→ **PROBLEM**
What lines of the listing below contain the word "away"? Copy each of them out.
BEGIN
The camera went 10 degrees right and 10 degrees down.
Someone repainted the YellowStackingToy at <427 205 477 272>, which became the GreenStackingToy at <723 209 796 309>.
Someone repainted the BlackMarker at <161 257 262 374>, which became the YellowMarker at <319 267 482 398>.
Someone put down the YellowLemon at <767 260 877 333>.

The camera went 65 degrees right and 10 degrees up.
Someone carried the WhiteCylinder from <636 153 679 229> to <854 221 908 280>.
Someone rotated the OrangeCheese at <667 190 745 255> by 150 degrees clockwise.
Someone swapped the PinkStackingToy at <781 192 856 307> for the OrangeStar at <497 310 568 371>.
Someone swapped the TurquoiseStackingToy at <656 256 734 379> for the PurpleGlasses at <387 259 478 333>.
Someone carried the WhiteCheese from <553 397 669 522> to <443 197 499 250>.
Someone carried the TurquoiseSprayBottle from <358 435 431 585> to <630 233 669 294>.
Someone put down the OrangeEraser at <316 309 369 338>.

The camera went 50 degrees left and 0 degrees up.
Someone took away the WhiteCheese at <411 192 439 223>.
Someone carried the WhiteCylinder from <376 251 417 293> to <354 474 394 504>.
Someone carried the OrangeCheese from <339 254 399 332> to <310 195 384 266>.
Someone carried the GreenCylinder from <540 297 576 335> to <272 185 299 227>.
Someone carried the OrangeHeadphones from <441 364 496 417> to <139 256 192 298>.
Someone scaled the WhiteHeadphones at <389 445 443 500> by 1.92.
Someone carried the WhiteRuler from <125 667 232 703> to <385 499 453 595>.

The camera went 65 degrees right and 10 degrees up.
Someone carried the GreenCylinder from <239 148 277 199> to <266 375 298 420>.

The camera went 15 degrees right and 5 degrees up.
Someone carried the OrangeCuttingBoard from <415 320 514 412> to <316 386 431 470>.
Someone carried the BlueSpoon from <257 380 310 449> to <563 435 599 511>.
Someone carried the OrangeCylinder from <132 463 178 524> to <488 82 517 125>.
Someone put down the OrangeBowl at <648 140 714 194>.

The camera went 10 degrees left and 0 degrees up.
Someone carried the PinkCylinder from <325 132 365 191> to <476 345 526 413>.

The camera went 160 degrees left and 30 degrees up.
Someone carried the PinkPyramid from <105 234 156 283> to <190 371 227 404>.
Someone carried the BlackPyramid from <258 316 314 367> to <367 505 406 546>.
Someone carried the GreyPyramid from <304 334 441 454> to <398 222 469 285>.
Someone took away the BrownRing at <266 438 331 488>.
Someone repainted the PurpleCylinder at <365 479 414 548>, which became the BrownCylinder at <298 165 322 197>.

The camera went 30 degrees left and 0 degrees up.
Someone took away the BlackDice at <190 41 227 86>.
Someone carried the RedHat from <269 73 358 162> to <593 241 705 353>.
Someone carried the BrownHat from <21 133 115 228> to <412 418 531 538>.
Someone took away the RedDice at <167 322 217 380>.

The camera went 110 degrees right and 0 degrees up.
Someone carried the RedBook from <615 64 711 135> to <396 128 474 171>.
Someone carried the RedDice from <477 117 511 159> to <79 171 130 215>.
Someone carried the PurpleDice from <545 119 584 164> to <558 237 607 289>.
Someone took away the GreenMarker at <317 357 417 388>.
END
→ **RESPONSE TO THIS TASK**
Someone took away the WhiteCheese at <411 192 439 223>.
Someone took away the BrownRing at <266 438 331 488>.
Someone took away the BlackDice at <190 41 227 86>.
Someone took away the RedDice at <167 322 217 380>.
Someone took away the GreenMarker at <317 357 417 388>.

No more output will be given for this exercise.